Look over the material for the string "blue". Copy every line where it turns up.

· · · · · · ·

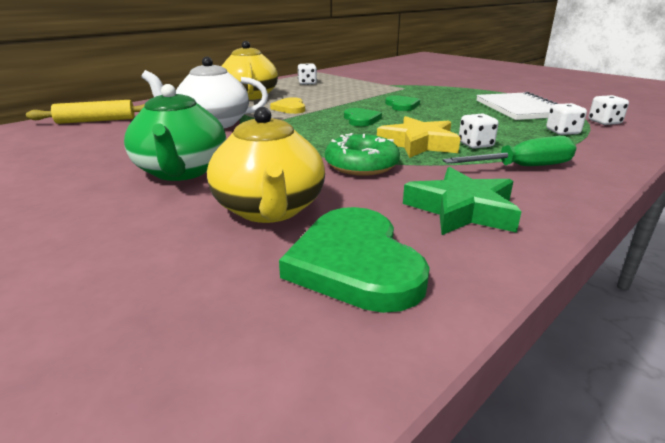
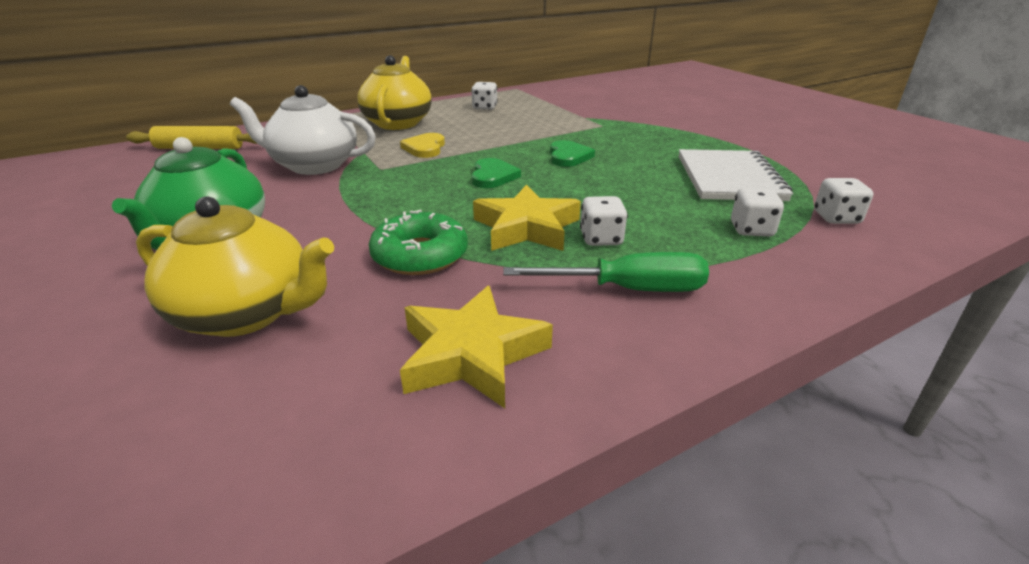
camera: 15 degrees right, 5 degrees up
(269, 209) = (247, 313): yellow teapot -> yellow teapot turned 75 degrees counterclockwise
(355, 264) = (256, 421): green heart -> none
(462, 210) = (472, 354): green star -> yellow star

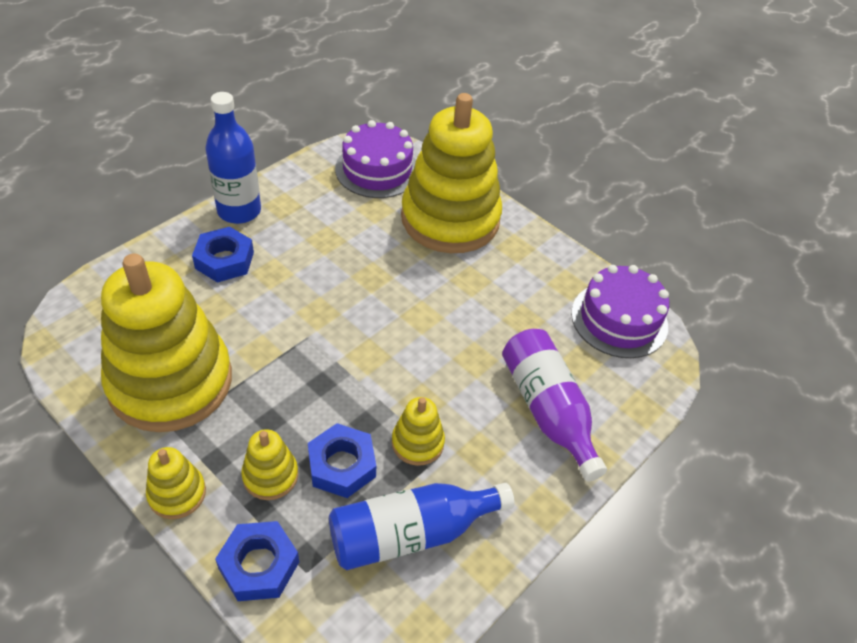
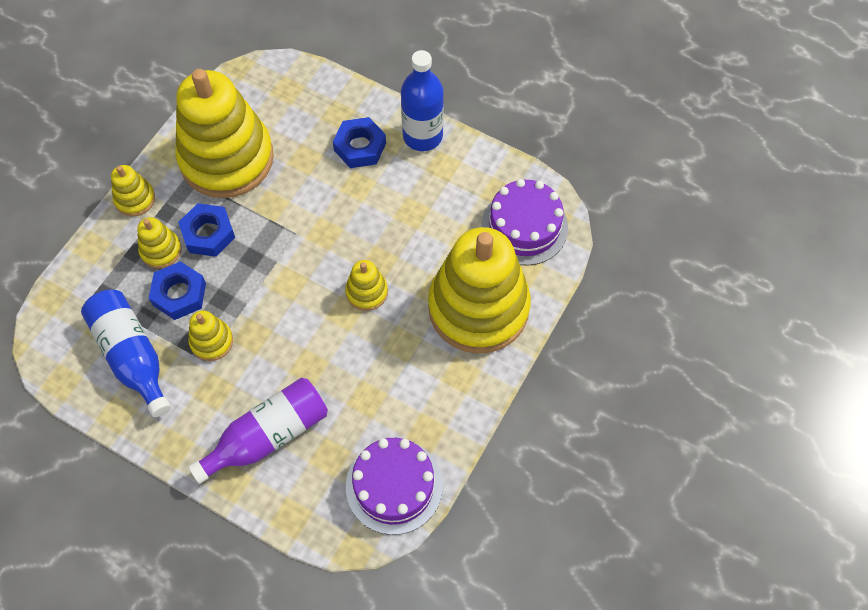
camera: 80 degrees right, 15 degrees up
(259, 565) = (91, 267): blue nut -> blue nut (208, 234)
(404, 293) = (366, 292): none -> yellow stacking toy

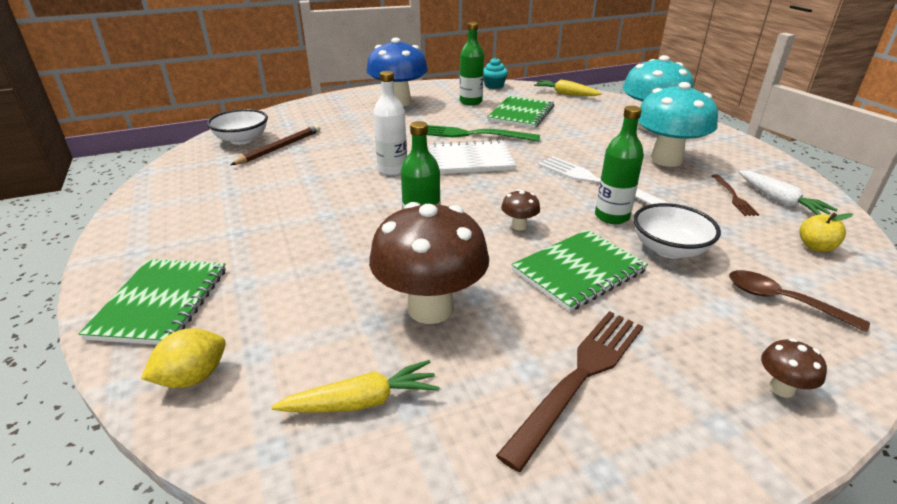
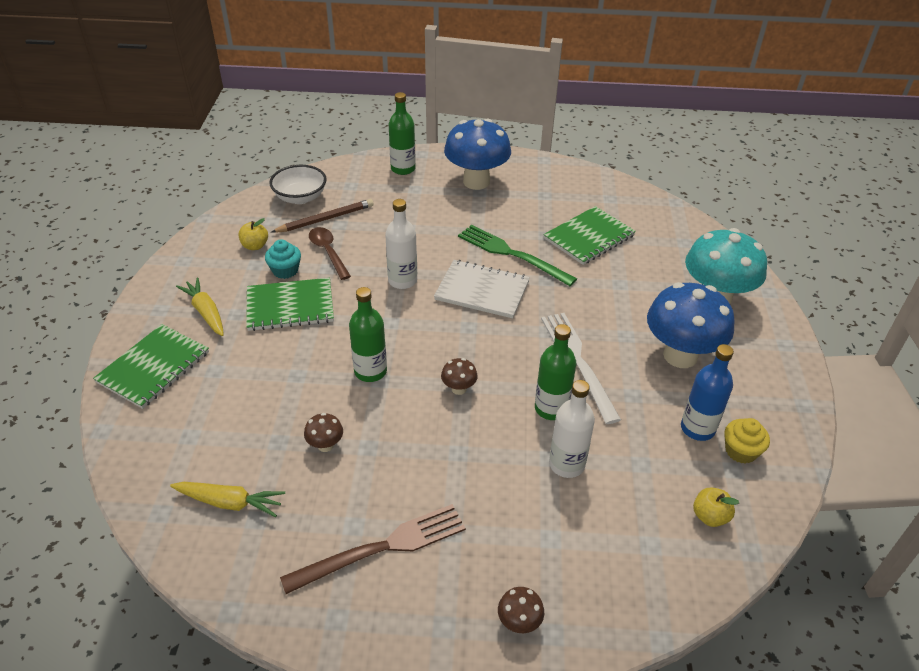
camera: 25 degrees right, 10 degrees up
(193, 377) = (143, 440): yellow lemon -> none
(218, 179) = (255, 246): none -> yellow apple
(430, 308) = (325, 445): brown mushroom -> brown mushroom, size x0.42
(471, 102) = (551, 201): green bottle -> green bottle (403, 169)
(494, 86) = (598, 181): turquoise cupcake -> turquoise cupcake (285, 270)
(566, 94) = (668, 218): yellow carrot -> yellow carrot (206, 312)
(578, 271) = (466, 456): green notebook -> green notebook (290, 306)
(666, 160) = (680, 355): turquoise mushroom -> blue mushroom
(669, 249) = (566, 464): white bowl -> white bottle
(733, 197) = (697, 428): brown fork -> blue bottle
(779, 201) = (741, 451): white carrot -> yellow cupcake
(782, 301) = (609, 554): brown spoon -> brown spoon (328, 252)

· · · · · · ·

◆ **Response to this exercise**
(259, 565) = (91, 267): blue nut -> blue nut (208, 234)
(666, 160) = (680, 355): turquoise mushroom -> blue mushroom
(733, 197) = (697, 428): brown fork -> blue bottle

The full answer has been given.